>>>
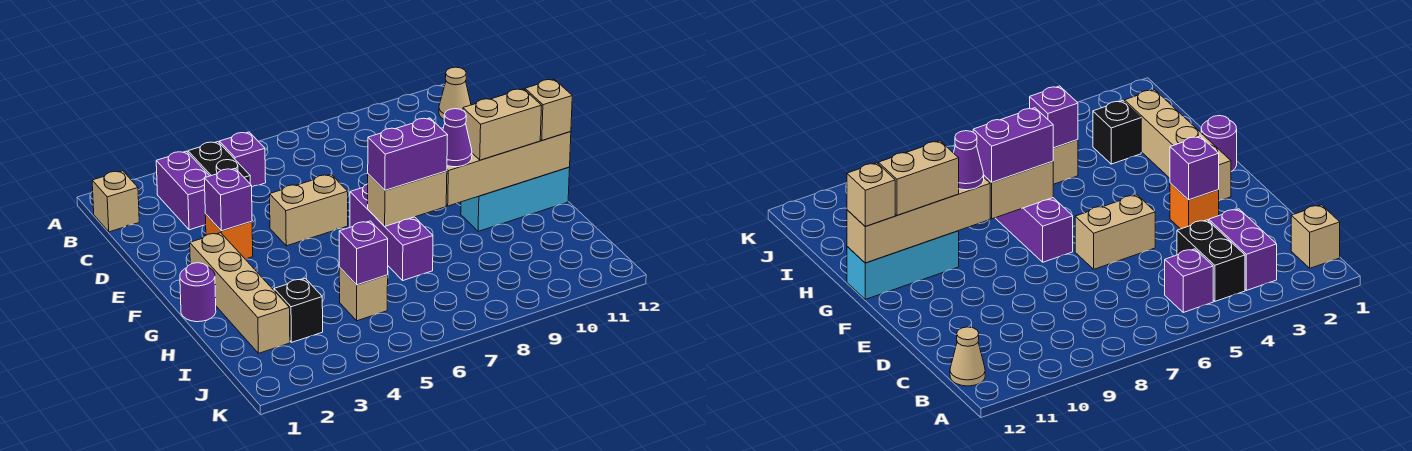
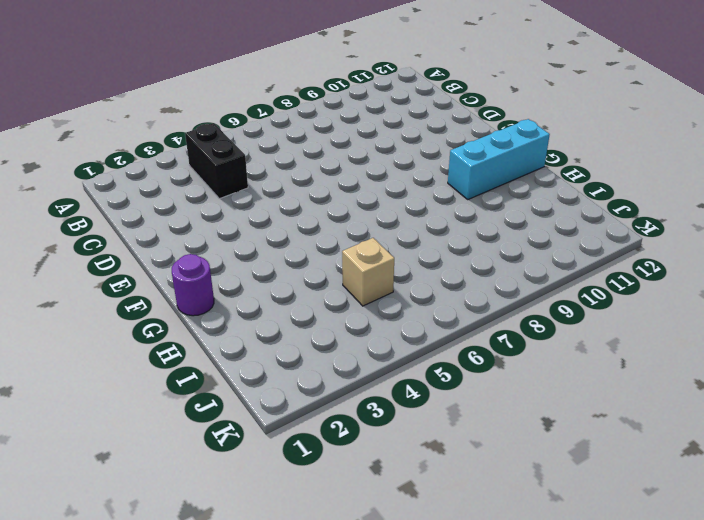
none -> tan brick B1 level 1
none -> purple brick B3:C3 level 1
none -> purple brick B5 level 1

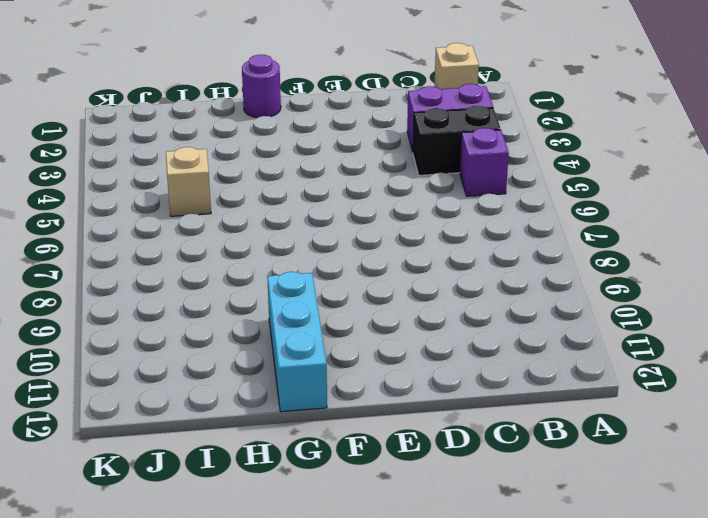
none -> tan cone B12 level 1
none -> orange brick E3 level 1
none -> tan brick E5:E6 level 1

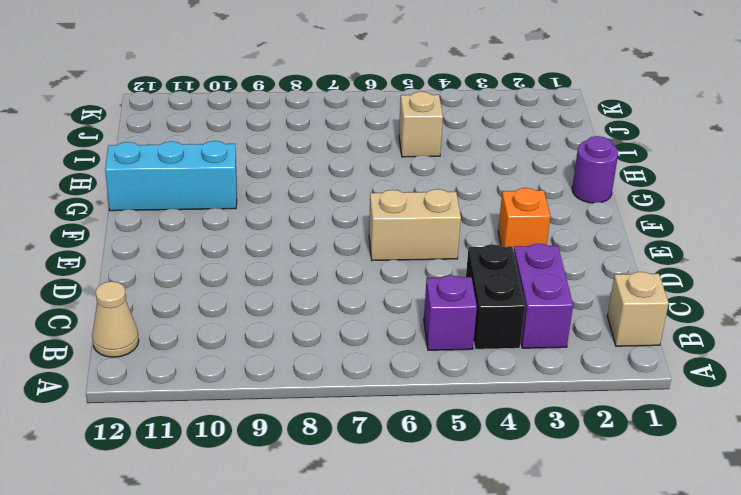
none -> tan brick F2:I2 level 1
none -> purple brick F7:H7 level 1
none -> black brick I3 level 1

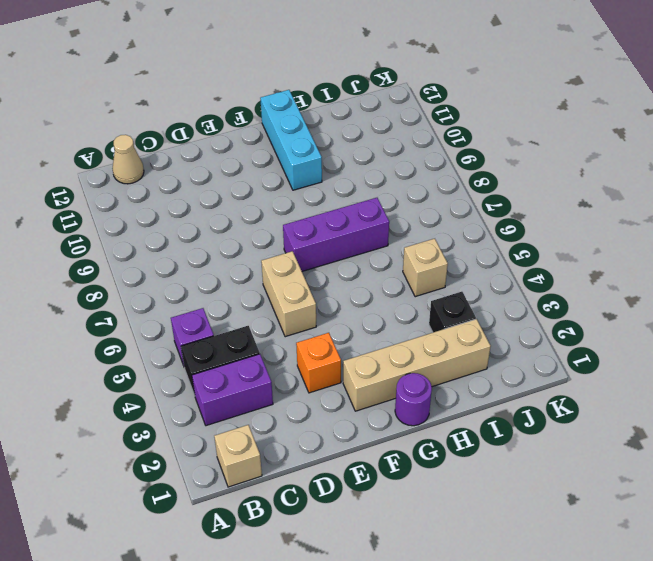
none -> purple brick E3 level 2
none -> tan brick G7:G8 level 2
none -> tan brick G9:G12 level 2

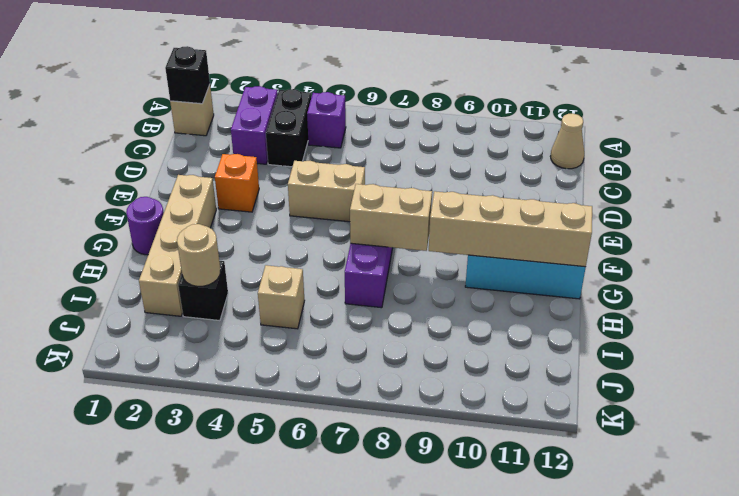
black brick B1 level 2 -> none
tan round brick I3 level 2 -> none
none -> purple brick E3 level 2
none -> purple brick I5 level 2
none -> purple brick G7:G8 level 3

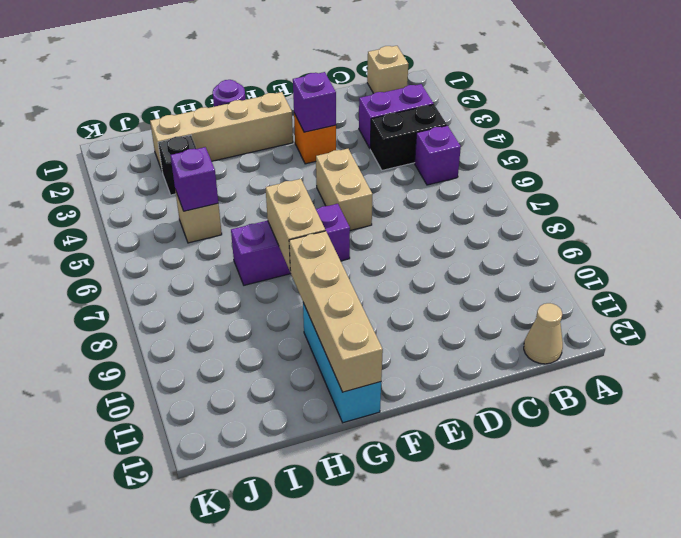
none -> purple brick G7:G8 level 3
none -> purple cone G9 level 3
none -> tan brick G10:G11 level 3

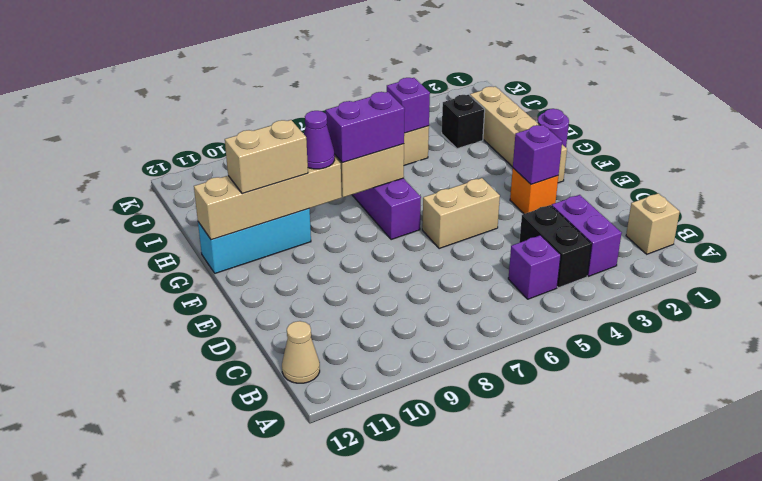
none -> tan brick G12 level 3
<<<
▶ _Task brief_: Report each line in the preceding entries that holds the string "purple".

▶ _Reply_:
none -> purple brick B3:C3 level 1
none -> purple brick B5 level 1
none -> purple brick F7:H7 level 1
none -> purple brick E3 level 2
none -> purple brick E3 level 2
none -> purple brick I5 level 2
none -> purple brick G7:G8 level 3
none -> purple brick G7:G8 level 3
none -> purple cone G9 level 3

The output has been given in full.